§ What is needed: Make an exact copy of the records, and keep the pictures out of it.

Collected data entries
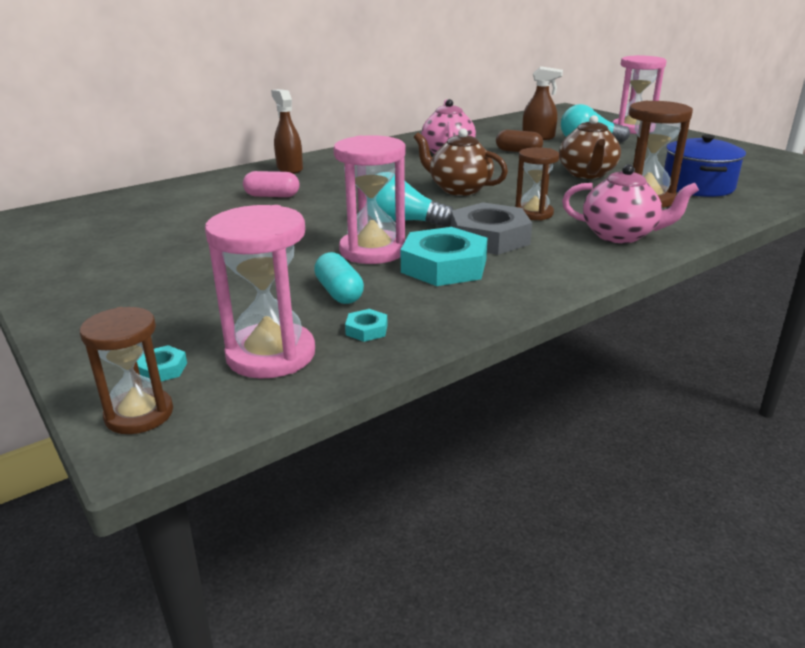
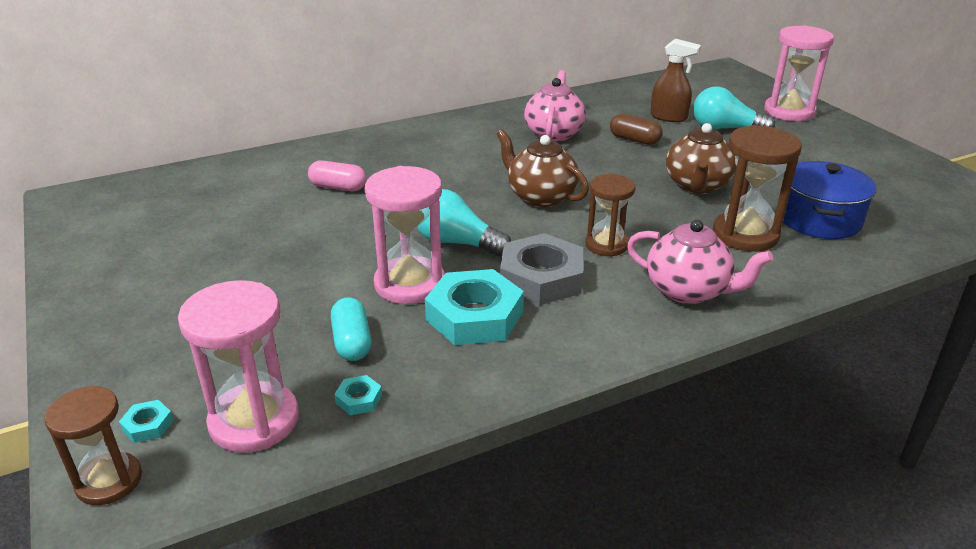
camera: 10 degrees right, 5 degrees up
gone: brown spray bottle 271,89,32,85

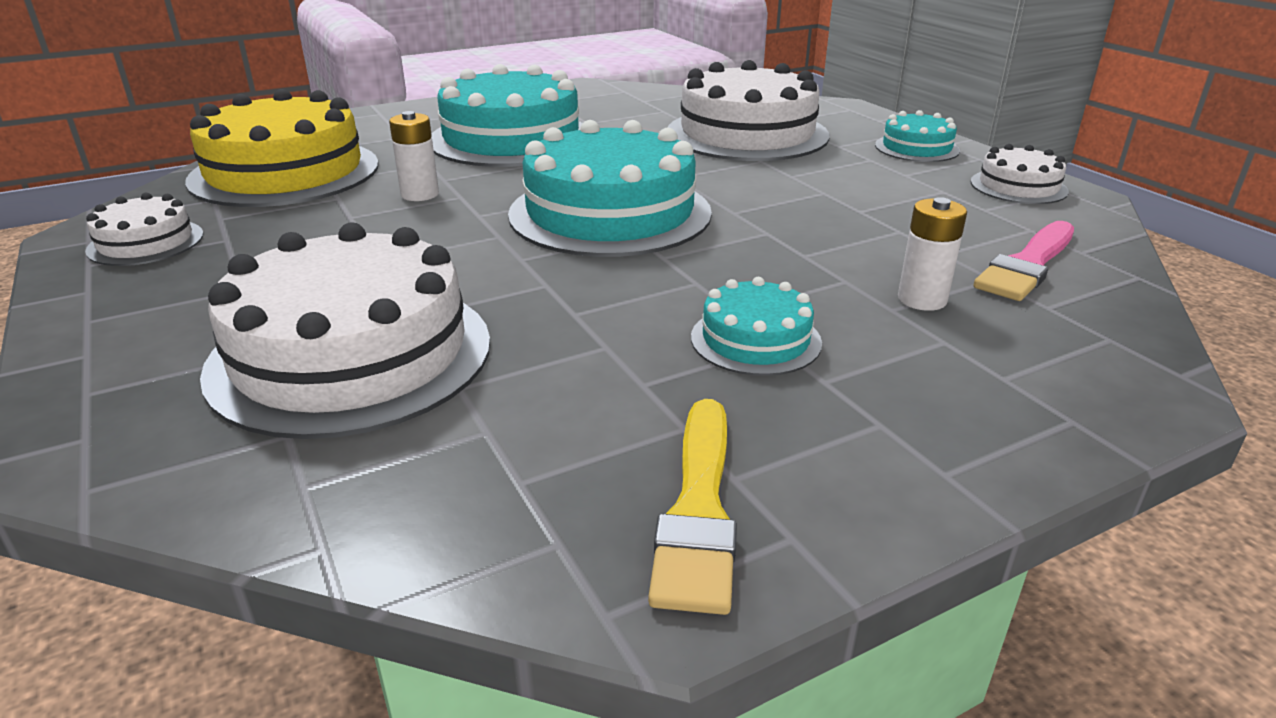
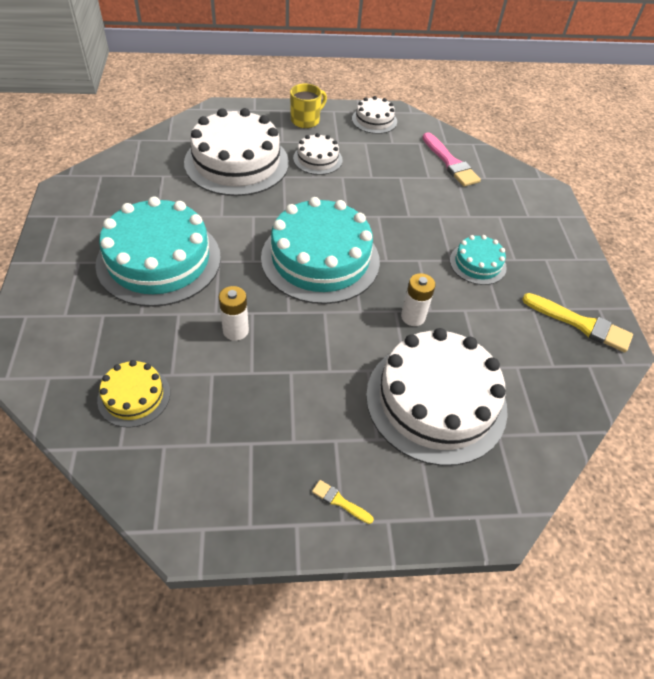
camera: 70 degrees left, 20 degrees up
new: yellow brush 312,480,62,44
shifted: white cake 85,193,119,73 to 293,133,50,42; white battery 898,197,69,114 to 401,273,35,53
swapped: turquoise cake 875,110,85,52 to yellow mug 290,84,37,44
scaled: yellow cake 185,89,194,118 = 97,360,73,68 x0.49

§ Output for this exercise:
camera: 10 degrees right, 5 degrees up
gone: brown spray bottle 271,89,32,85

camera: 70 degrees left, 20 degrees up
new: yellow brush 312,480,62,44
shifted: white cake 85,193,119,73 to 293,133,50,42; white battery 898,197,69,114 to 401,273,35,53
swapped: turquoise cake 875,110,85,52 to yellow mug 290,84,37,44
scaled: yellow cake 185,89,194,118 = 97,360,73,68 x0.49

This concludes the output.